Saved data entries
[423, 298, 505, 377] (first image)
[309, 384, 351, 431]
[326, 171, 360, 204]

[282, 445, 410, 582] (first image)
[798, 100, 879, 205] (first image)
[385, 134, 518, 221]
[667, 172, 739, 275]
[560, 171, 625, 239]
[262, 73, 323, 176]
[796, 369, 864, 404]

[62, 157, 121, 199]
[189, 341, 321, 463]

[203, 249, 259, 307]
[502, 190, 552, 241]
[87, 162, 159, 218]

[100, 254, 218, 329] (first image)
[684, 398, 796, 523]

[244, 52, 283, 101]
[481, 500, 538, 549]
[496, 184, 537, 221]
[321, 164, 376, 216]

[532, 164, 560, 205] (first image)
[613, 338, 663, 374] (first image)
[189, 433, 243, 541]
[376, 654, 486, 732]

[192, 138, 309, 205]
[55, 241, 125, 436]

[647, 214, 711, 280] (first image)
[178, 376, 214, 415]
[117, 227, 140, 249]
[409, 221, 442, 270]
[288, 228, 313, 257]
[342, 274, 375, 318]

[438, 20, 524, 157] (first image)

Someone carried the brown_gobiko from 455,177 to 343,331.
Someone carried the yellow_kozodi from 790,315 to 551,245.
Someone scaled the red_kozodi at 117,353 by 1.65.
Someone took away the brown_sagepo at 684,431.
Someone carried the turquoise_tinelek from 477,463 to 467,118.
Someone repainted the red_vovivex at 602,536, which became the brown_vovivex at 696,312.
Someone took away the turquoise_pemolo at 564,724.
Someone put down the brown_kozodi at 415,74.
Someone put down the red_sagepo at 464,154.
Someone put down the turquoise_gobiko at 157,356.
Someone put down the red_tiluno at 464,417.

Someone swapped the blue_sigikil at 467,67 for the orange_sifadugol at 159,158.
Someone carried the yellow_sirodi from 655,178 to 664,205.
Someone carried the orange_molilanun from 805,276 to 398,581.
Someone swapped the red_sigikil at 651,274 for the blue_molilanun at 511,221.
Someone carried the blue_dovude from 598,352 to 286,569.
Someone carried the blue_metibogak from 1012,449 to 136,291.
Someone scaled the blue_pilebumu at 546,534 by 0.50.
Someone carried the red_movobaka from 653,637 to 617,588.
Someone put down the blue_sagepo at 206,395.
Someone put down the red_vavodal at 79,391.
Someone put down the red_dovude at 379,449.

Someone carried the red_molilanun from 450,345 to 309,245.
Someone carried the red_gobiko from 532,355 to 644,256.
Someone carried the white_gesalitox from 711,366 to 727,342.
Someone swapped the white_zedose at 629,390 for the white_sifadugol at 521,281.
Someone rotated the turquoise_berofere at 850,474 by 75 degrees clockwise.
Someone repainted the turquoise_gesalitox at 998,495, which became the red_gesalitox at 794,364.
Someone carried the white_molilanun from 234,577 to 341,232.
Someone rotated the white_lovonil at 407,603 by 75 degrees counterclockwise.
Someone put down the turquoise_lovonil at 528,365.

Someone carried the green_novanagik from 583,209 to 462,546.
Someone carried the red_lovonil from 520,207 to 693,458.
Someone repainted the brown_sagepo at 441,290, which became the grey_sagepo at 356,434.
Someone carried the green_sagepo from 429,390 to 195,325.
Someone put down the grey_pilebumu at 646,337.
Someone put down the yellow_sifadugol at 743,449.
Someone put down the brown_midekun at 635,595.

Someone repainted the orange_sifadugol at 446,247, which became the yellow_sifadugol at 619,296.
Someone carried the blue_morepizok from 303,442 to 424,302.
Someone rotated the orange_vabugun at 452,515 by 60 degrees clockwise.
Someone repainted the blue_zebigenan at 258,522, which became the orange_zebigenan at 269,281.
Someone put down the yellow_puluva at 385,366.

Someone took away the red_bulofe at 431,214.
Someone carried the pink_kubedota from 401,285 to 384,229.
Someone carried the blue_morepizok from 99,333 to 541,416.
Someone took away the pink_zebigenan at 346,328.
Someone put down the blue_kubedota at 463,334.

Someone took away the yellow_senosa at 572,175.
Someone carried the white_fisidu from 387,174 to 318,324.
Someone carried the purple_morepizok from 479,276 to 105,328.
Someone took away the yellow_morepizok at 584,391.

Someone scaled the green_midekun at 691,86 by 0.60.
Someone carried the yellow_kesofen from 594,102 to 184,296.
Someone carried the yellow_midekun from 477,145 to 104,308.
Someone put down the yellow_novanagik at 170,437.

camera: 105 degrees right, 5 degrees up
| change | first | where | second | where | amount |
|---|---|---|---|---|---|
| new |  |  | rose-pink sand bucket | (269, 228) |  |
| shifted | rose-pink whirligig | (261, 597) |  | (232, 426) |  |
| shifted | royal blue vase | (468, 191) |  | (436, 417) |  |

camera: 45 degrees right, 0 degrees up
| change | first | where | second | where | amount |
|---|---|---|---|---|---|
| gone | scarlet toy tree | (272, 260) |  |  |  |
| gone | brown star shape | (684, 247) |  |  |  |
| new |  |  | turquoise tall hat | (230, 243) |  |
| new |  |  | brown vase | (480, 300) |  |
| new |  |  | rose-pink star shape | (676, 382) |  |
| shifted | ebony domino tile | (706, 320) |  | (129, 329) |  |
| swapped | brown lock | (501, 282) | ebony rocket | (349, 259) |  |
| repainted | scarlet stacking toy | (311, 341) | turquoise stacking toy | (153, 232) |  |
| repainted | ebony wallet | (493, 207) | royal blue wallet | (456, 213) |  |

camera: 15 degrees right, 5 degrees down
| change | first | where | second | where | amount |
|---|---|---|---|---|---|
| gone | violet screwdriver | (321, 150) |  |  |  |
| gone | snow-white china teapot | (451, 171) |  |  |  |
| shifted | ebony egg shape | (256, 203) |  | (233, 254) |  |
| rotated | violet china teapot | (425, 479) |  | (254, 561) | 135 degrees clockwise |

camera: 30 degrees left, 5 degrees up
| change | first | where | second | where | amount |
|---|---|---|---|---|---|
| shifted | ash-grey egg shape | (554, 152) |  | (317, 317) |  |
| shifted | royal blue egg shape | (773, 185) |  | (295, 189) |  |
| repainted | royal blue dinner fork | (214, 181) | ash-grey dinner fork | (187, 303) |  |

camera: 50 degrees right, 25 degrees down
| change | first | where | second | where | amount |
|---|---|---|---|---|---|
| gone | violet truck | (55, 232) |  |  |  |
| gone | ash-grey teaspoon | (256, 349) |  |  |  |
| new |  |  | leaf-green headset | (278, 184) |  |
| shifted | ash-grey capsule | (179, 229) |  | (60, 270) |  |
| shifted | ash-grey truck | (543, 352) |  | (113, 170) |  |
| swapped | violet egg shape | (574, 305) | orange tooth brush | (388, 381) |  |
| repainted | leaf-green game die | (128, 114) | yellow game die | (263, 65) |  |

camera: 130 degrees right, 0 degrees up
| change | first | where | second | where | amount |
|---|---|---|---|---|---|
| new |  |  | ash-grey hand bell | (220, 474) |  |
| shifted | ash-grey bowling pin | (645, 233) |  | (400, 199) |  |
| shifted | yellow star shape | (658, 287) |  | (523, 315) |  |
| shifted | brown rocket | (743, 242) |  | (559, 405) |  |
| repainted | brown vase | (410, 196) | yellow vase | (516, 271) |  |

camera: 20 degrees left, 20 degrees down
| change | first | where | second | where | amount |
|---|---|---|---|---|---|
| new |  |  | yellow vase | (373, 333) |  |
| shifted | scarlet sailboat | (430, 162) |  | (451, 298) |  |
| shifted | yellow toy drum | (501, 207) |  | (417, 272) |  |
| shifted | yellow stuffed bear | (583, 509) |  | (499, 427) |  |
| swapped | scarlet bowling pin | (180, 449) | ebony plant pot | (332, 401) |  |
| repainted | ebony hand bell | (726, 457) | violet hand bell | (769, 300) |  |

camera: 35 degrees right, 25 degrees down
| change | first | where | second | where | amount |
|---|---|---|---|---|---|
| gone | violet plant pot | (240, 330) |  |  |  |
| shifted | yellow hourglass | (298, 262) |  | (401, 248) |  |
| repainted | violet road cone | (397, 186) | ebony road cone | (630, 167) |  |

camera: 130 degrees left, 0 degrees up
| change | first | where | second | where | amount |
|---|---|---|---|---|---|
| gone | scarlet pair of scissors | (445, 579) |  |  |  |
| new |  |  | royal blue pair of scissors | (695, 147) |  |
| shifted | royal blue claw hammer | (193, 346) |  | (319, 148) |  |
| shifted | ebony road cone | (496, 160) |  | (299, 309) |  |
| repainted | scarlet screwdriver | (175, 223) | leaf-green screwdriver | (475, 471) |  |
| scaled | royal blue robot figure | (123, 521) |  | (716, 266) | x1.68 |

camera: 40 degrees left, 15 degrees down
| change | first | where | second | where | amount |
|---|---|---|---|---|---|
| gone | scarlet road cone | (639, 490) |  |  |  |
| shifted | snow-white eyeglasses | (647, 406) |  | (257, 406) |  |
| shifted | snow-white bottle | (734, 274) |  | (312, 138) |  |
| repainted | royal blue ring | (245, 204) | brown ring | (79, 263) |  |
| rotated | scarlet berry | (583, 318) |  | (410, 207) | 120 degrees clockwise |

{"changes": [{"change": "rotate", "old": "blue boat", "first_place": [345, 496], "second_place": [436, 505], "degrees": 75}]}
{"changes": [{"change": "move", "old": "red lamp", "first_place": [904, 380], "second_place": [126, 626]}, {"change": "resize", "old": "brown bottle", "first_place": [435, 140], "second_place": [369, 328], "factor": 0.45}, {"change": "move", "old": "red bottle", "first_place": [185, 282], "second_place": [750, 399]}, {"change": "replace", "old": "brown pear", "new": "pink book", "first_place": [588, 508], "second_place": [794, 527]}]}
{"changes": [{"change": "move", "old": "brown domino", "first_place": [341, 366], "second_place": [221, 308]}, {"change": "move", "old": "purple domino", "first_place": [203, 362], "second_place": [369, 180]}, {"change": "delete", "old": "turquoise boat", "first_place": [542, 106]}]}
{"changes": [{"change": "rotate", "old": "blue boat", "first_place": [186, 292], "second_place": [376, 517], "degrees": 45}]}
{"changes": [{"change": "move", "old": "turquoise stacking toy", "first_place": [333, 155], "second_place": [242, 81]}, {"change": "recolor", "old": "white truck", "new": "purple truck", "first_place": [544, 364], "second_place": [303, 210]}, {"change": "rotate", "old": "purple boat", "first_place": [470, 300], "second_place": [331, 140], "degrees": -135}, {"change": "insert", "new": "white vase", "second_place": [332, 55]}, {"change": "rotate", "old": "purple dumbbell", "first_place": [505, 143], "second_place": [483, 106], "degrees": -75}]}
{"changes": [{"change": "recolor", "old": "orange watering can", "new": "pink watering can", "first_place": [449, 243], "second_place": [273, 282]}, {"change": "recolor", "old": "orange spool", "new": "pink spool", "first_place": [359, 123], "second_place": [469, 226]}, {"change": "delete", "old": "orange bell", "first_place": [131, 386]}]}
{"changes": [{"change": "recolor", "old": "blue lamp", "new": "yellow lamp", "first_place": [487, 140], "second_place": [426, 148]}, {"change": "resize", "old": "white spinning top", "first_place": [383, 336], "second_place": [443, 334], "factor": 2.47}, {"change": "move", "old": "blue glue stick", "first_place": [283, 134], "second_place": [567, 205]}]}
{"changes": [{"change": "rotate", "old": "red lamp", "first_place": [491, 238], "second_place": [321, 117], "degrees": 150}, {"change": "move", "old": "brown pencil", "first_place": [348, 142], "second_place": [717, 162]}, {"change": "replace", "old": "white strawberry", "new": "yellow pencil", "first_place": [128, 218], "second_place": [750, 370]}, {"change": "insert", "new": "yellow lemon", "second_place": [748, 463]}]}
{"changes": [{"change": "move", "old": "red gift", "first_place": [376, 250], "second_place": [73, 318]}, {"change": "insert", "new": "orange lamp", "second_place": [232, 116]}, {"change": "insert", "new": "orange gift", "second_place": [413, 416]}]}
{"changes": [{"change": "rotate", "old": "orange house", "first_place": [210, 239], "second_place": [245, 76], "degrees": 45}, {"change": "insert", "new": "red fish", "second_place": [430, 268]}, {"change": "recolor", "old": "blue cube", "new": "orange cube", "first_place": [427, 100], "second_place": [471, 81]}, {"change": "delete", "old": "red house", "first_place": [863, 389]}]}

* _Instructions for the task_
In the data above, which lines lie between the line with "Someone scaled the red_kozodi" and the line with "Someone put down the turquoise_gobiko", inclusive? Print those lines exactly and nothing else.

* _Written answer_
Someone scaled the red_kozodi at 117,353 by 1.65.
Someone took away the brown_sagepo at 684,431.
Someone carried the turquoise_tinelek from 477,463 to 467,118.
Someone repainted the red_vovivex at 602,536, which became the brown_vovivex at 696,312.
Someone took away the turquoise_pemolo at 564,724.
Someone put down the brown_kozodi at 415,74.
Someone put down the red_sagepo at 464,154.
Someone put down the turquoise_gobiko at 157,356.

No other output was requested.